=== Written problem ===
Extract every line of the material that contains the word "blue", treating uppercase and lowercase as different.

=== Available records ===
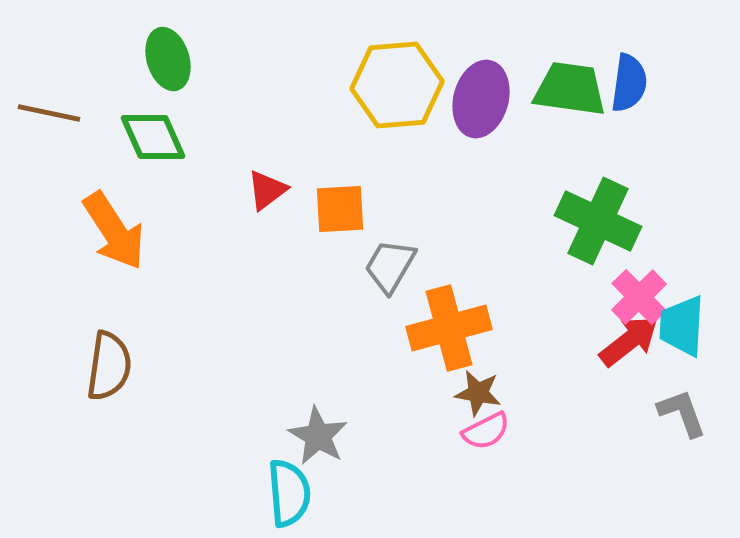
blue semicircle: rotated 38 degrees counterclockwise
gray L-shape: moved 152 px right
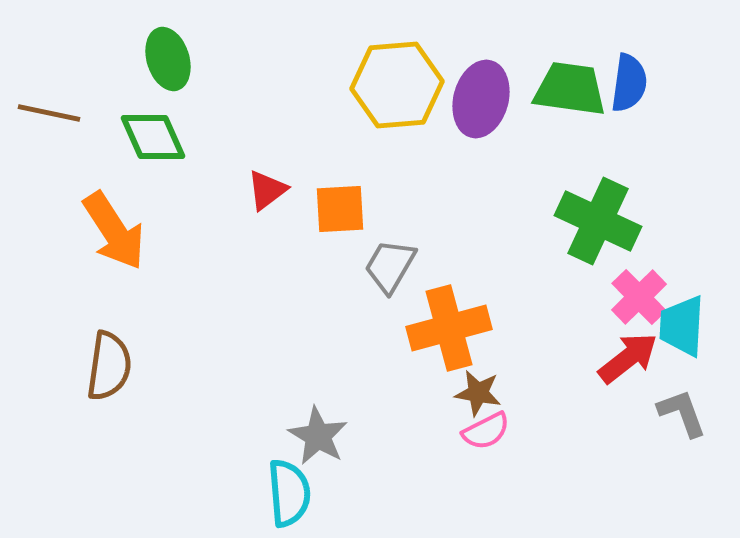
red arrow: moved 1 px left, 17 px down
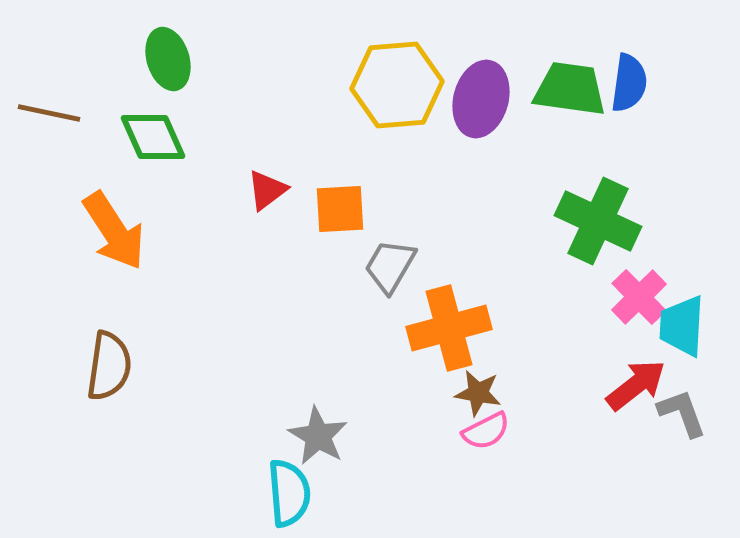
red arrow: moved 8 px right, 27 px down
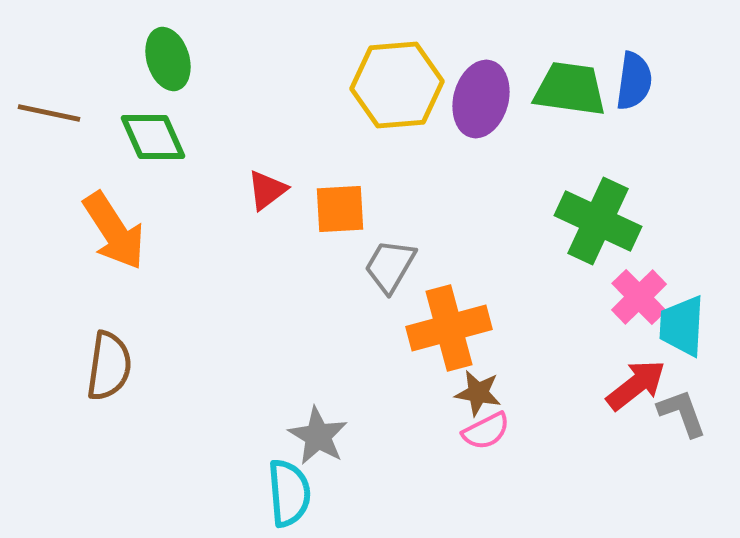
blue semicircle: moved 5 px right, 2 px up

=== Result ===
blue semicircle: rotated 38 degrees counterclockwise
blue semicircle: moved 5 px right, 2 px up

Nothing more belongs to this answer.